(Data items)
_____

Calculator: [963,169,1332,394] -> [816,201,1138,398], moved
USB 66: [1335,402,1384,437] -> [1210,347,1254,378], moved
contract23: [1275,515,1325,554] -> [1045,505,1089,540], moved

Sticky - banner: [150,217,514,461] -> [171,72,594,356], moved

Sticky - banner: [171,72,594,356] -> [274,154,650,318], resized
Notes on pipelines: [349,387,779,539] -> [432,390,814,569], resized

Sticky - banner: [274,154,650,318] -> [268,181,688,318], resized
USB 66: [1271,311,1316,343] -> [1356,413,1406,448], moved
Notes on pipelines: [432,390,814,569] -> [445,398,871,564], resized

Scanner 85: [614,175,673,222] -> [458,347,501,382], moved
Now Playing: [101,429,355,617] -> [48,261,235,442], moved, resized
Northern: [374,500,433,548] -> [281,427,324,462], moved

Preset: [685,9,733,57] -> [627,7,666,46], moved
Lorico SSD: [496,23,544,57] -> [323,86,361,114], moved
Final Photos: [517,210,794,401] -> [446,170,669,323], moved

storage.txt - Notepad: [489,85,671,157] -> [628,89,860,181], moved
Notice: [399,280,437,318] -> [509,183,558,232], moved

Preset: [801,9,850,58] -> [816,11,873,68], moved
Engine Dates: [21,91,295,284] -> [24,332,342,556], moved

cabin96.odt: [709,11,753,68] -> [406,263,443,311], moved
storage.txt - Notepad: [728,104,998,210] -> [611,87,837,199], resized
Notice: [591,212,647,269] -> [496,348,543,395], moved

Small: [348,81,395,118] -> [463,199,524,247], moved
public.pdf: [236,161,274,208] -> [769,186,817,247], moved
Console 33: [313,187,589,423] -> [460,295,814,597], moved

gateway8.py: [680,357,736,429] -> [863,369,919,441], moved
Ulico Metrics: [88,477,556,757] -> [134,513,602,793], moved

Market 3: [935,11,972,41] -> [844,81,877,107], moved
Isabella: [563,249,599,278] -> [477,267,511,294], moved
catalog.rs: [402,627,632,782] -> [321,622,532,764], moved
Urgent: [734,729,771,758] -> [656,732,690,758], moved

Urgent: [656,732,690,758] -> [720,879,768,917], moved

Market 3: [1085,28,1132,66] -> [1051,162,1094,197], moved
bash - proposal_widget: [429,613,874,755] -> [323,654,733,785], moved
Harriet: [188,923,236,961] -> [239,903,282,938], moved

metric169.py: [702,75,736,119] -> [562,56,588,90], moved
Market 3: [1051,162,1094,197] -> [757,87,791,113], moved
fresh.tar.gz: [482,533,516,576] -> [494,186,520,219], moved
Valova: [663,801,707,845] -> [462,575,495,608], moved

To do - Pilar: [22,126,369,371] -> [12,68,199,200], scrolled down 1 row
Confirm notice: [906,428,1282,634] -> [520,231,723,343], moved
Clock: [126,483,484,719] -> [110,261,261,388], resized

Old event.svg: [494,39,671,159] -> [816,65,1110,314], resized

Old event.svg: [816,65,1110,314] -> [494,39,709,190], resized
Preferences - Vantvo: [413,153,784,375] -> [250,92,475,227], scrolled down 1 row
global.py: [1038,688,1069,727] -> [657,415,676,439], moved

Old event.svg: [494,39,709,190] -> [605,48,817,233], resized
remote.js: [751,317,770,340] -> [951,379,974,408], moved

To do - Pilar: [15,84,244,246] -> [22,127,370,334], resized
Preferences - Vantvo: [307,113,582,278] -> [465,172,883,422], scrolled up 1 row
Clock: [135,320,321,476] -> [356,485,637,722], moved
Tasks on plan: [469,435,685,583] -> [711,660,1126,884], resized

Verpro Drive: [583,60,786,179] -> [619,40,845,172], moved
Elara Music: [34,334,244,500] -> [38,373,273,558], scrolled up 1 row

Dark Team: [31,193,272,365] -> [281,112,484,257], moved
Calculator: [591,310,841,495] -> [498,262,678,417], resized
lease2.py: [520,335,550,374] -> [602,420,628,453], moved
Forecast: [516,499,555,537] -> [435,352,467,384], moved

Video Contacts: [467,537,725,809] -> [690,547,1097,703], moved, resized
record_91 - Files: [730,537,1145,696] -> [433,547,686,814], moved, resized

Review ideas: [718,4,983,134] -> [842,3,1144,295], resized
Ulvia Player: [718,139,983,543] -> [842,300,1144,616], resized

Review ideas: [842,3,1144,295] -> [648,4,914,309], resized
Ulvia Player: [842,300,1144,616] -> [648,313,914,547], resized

_____

Work request:
If a line in the records above has the word "pipelines", copy it.

Answer to this task:
Notes on pipelines: [349,387,779,539] -> [432,390,814,569], resized
Notes on pipelines: [432,390,814,569] -> [445,398,871,564], resized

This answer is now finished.